Exercise instructions: All lines from the one containing "LED pin GND: GND -> none" through the final line of the material below must appear exactly as they are, with nothing else.

----

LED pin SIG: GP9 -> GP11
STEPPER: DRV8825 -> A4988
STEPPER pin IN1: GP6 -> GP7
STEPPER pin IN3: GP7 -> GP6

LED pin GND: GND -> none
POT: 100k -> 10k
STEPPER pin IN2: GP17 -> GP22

----

Task result:
LED pin GND: GND -> none
POT: 100k -> 10k
STEPPER pin IN2: GP17 -> GP22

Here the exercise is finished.